A word-for-word copy of the following listing is needed. Leave out its images.

INFORMATION PROVIDED —

^^^^^^^^

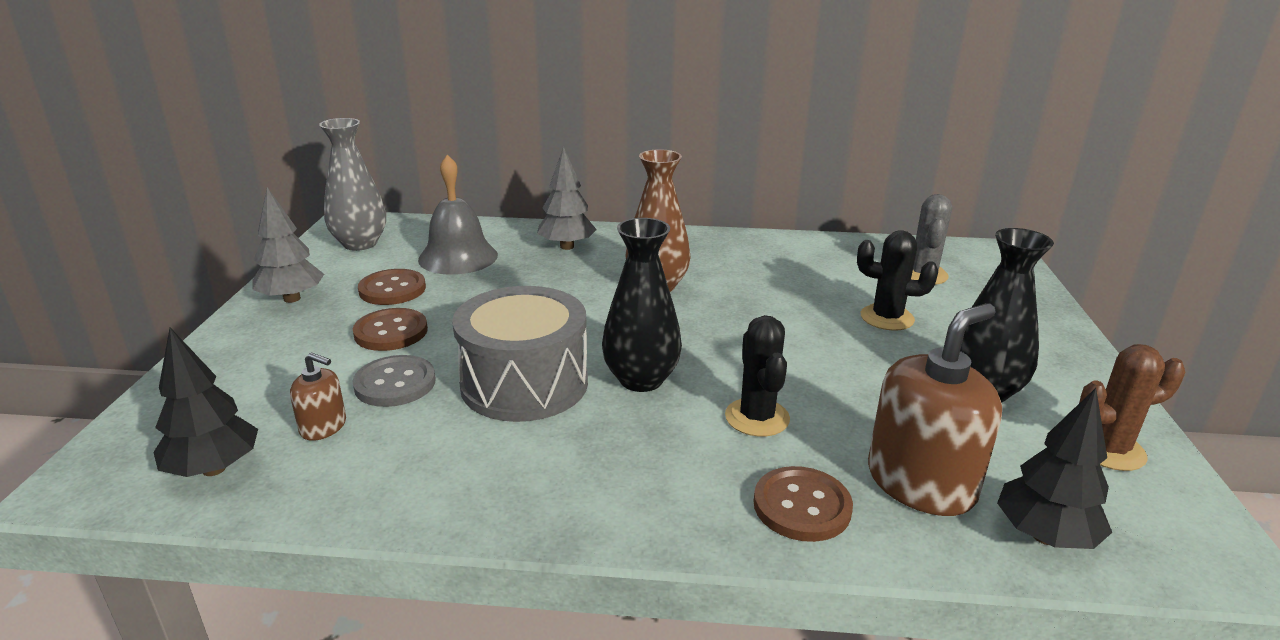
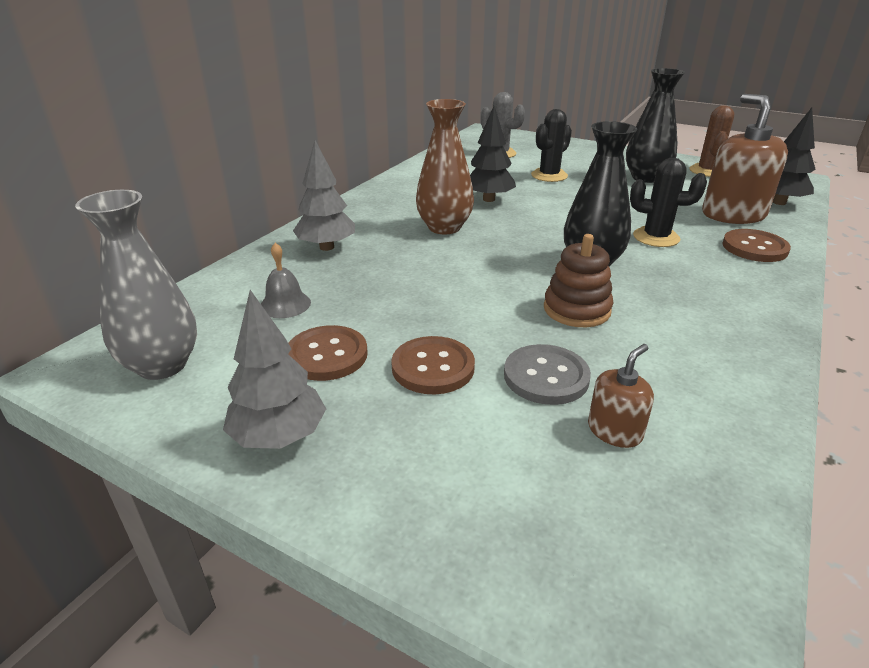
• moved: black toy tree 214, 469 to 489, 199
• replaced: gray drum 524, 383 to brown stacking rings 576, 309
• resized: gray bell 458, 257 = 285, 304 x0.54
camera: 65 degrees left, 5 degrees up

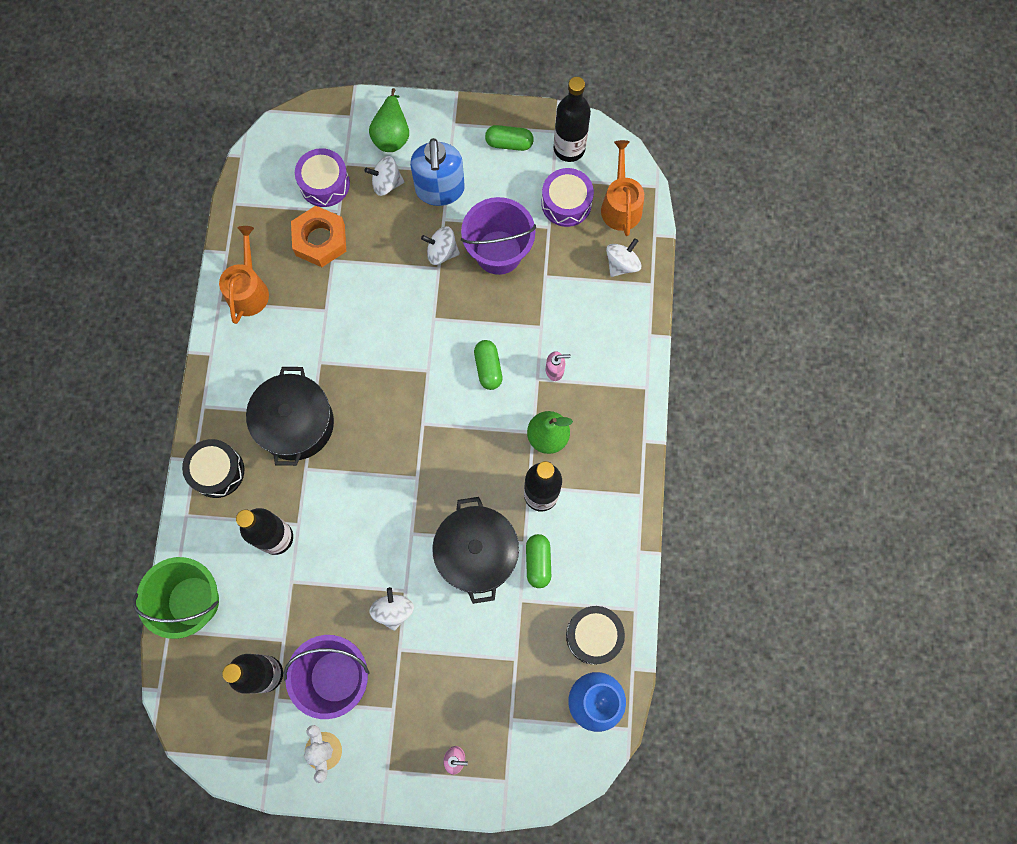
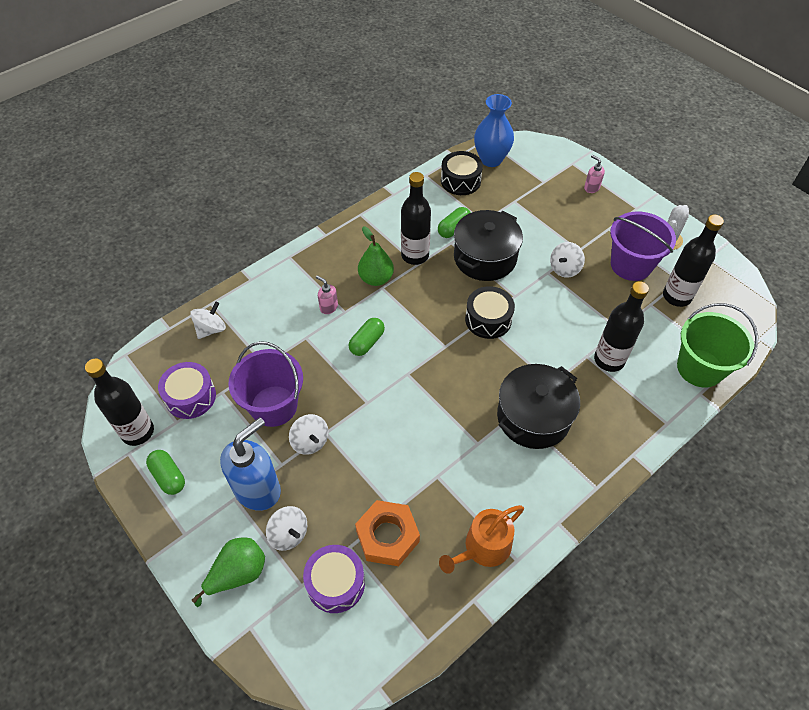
• removed: orange watering pot 620, 205
• moved: black drum 217, 471 to 488, 319
• turned: pure white toy top 622, 264 = 211, 329 135 degrees clockwise
camera: 135 degrees left, 20 degrees down

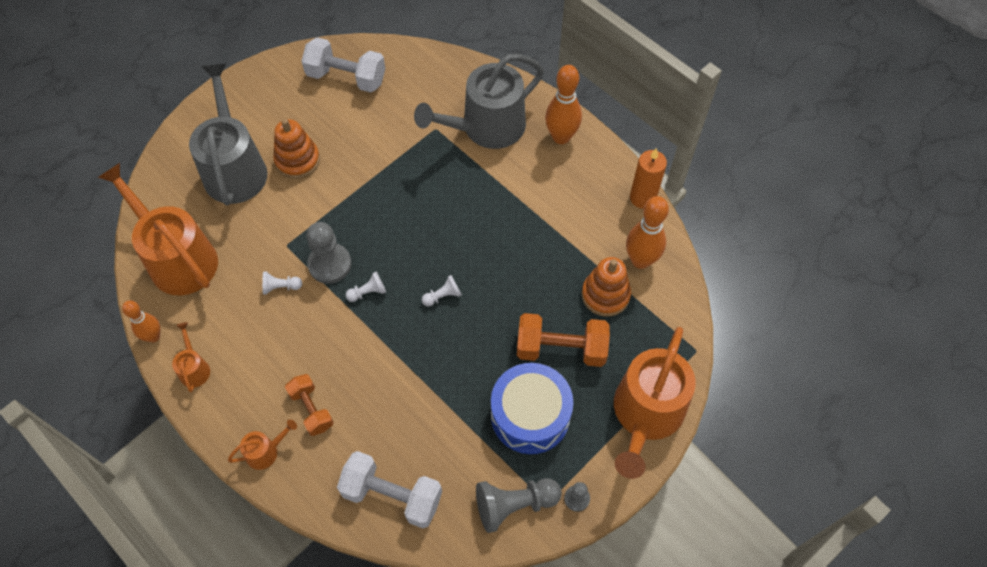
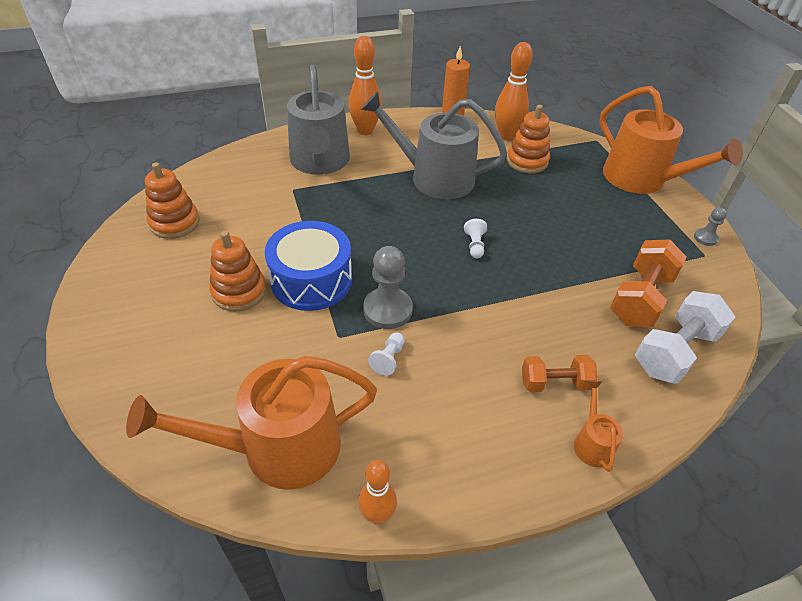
• removed: orange watering pot 194, 368
• removed: pure white pawn 368, 292
• removed: gray pawn 514, 505
• moved: gray watering pot 235, 168 to 434, 178
• moved: cobalt drum 530, 415 to 311, 280
• moved: orange free weight 561, 349 to 640, 298
• replaced: pure white free weight 346, 77 to orange stacking rings 175, 223
camera: 65 degrees left, 15 degrees down

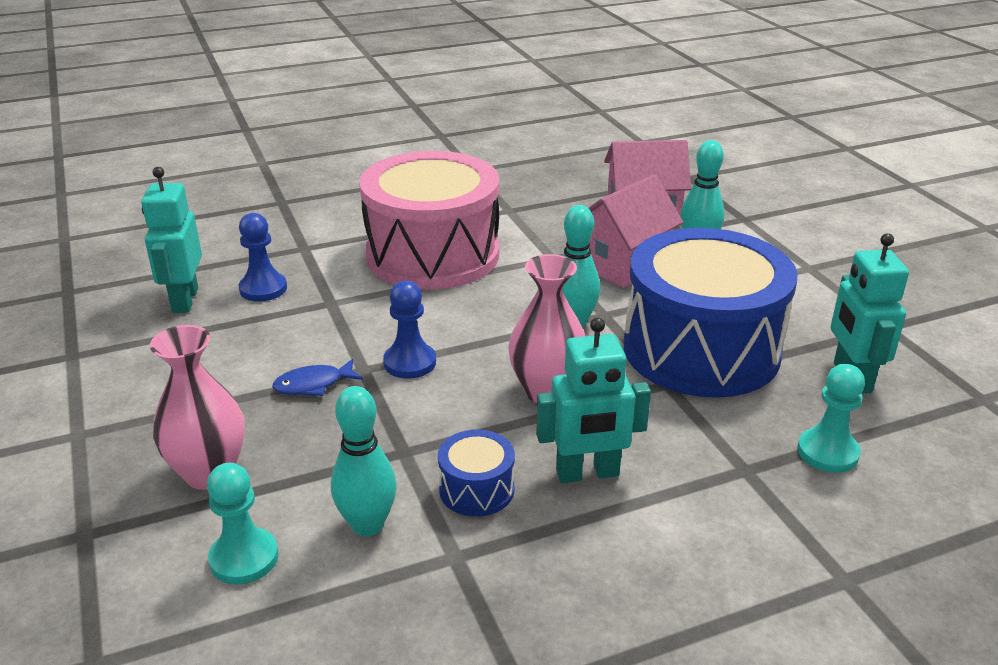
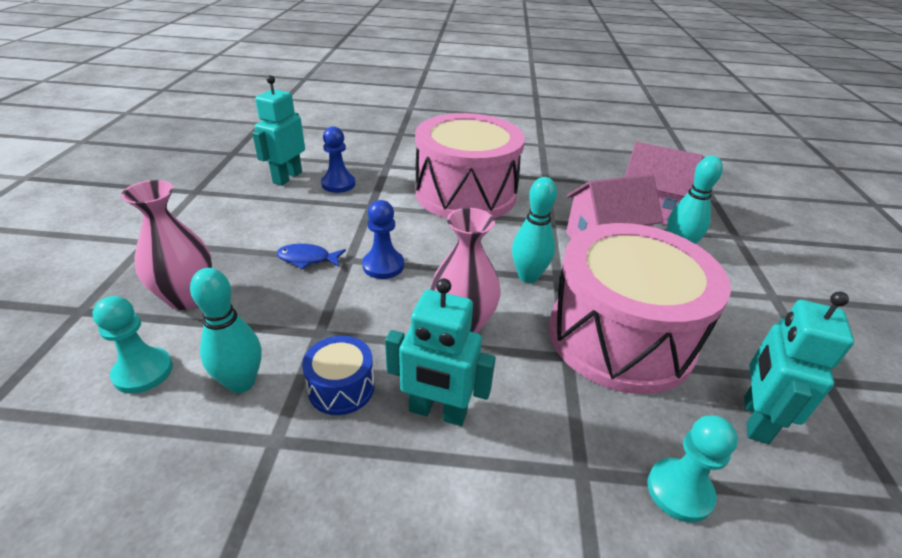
• recoloured: cobalt drum 701, 350 to pink drum 620, 336
camera: 25 degrees right, 5 degrees up

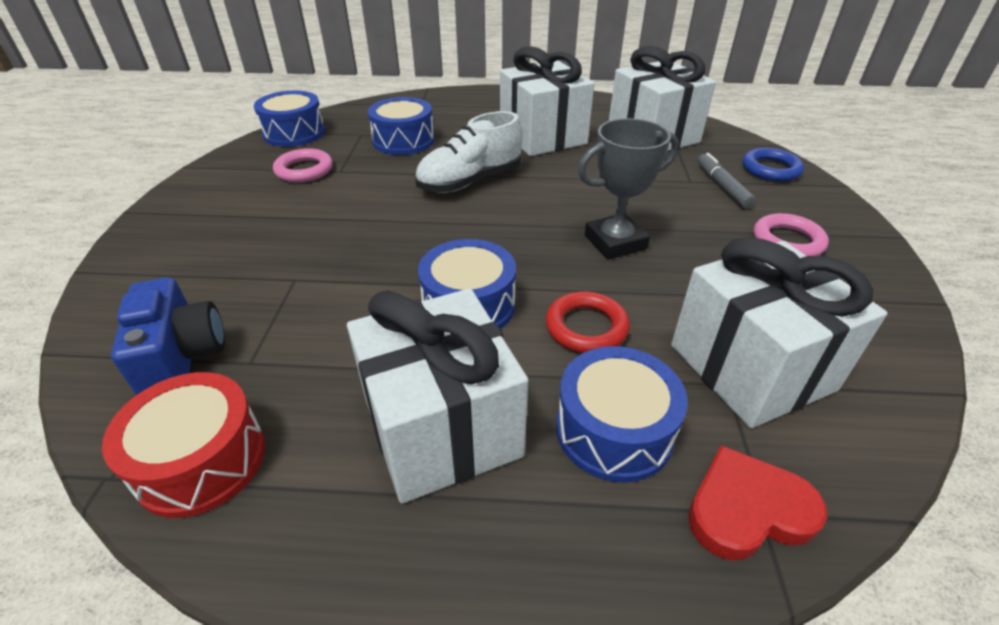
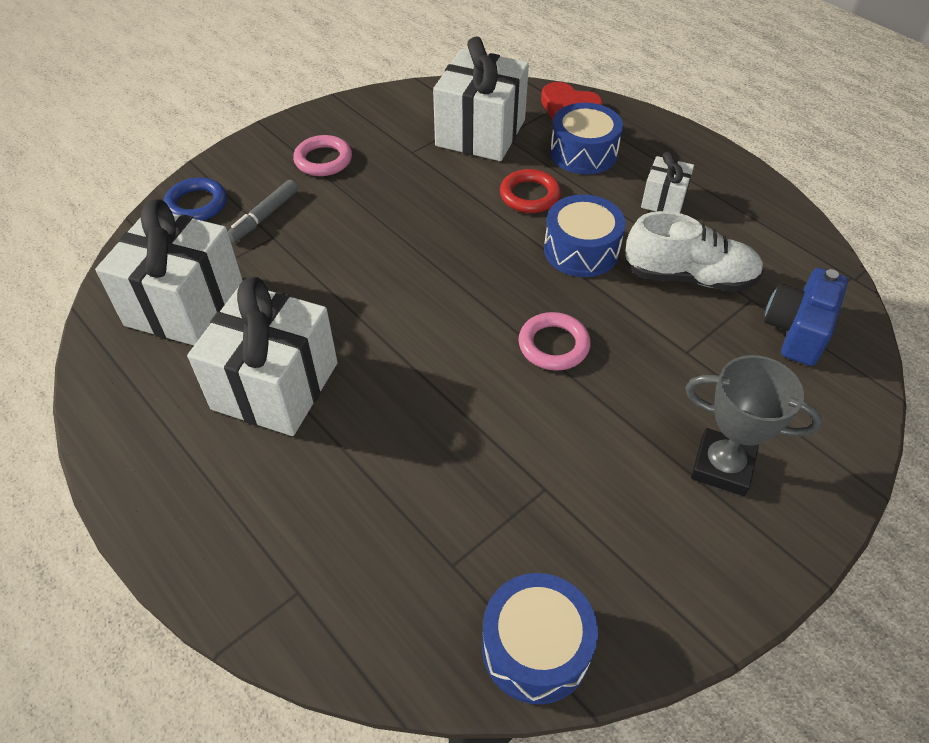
• removed: red drum 201, 460
• removed: cobalt drum 403, 141
• moved: pink ring 304, 170 to 553, 345
• moved: pure white lace-up shoe 470, 181 to 689, 277
• moved: gray trophy 615, 242 to 722, 466
• resized: pure white gift 442, 427 = 663, 200 x0.50
camera: 135 degrees left, 10 degrees up

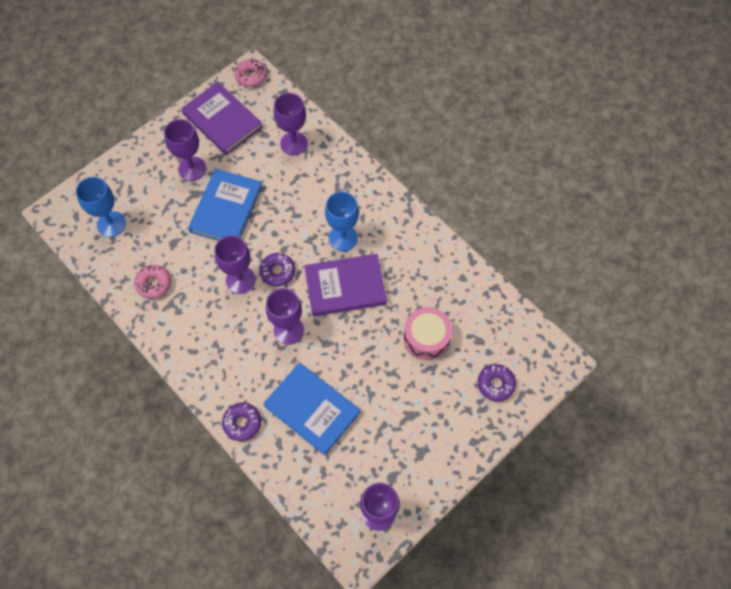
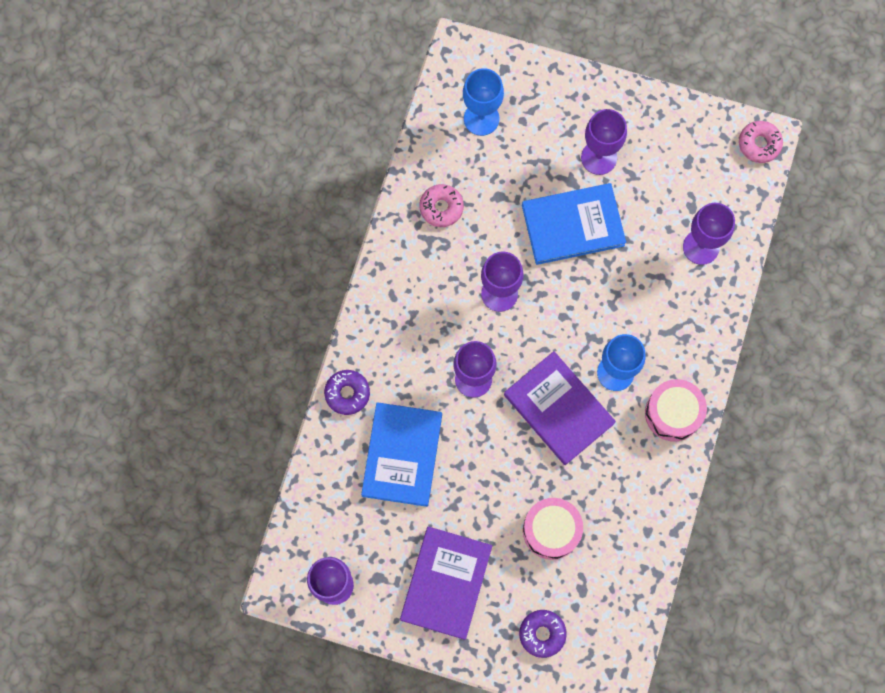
• removed: purple doughnut 277, 272
• added: pink drum 673, 413
• moved: purple hardcover 222, 120 to 446, 583
camera: 60 degrees right, 10 degrees up

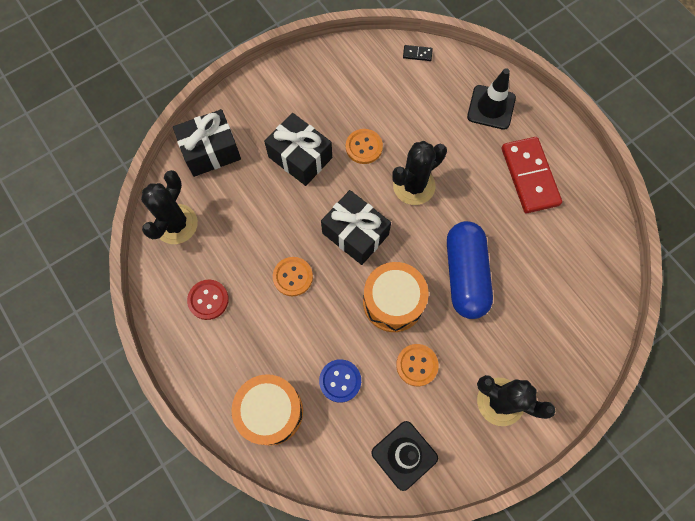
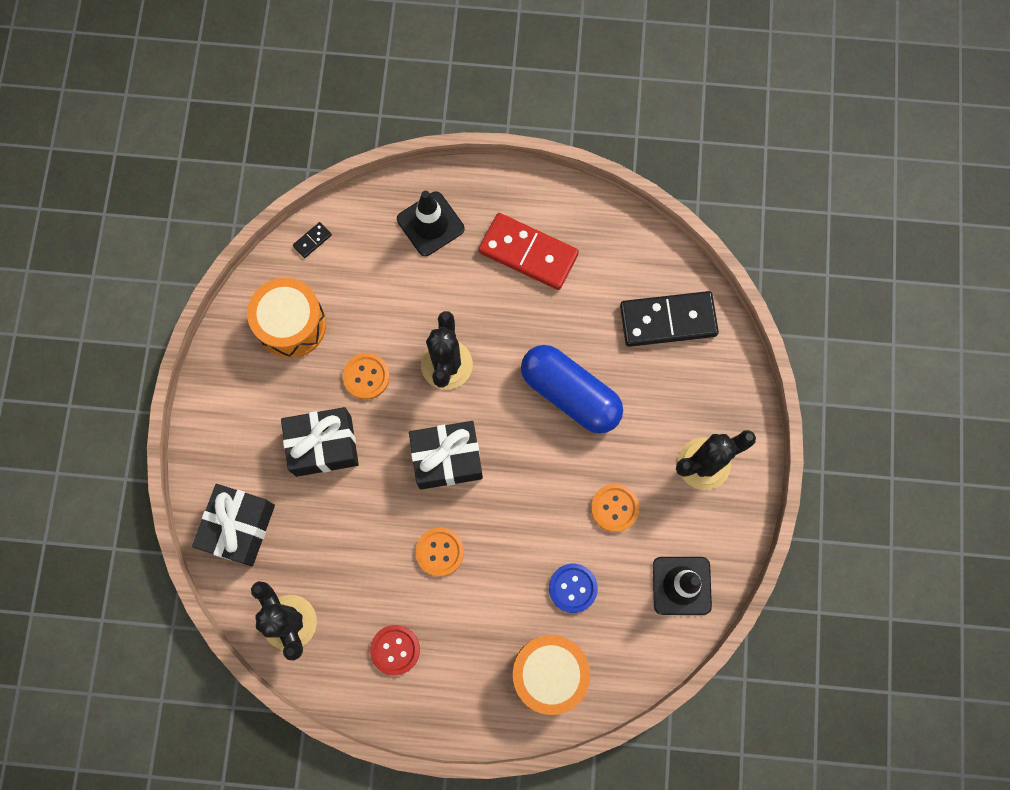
• added: black domino piece 668, 320
• moved: orange drum 393, 302 to 291, 324
camera: 50 degrees left, 5 degrees up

^^^^^^^^

SOLUTION TO THIS PROBLEM —
• moved: black toy tree 214, 469 to 489, 199
• replaced: gray drum 524, 383 to brown stacking rings 576, 309
• resized: gray bell 458, 257 = 285, 304 x0.54
camera: 65 degrees left, 5 degrees up

• removed: orange watering pot 620, 205
• moved: black drum 217, 471 to 488, 319
• turned: pure white toy top 622, 264 = 211, 329 135 degrees clockwise
camera: 135 degrees left, 20 degrees down

• removed: orange watering pot 194, 368
• removed: pure white pawn 368, 292
• removed: gray pawn 514, 505
• moved: gray watering pot 235, 168 to 434, 178
• moved: cobalt drum 530, 415 to 311, 280
• moved: orange free weight 561, 349 to 640, 298
• replaced: pure white free weight 346, 77 to orange stacking rings 175, 223
camera: 65 degrees left, 15 degrees down

• recoloured: cobalt drum 701, 350 to pink drum 620, 336
camera: 25 degrees right, 5 degrees up

• removed: red drum 201, 460
• removed: cobalt drum 403, 141
• moved: pink ring 304, 170 to 553, 345
• moved: pure white lace-up shoe 470, 181 to 689, 277
• moved: gray trophy 615, 242 to 722, 466
• resized: pure white gift 442, 427 = 663, 200 x0.50
camera: 135 degrees left, 10 degrees up

• removed: purple doughnut 277, 272
• added: pink drum 673, 413
• moved: purple hardcover 222, 120 to 446, 583
camera: 60 degrees right, 10 degrees up

• added: black domino piece 668, 320
• moved: orange drum 393, 302 to 291, 324
camera: 50 degrees left, 5 degrees up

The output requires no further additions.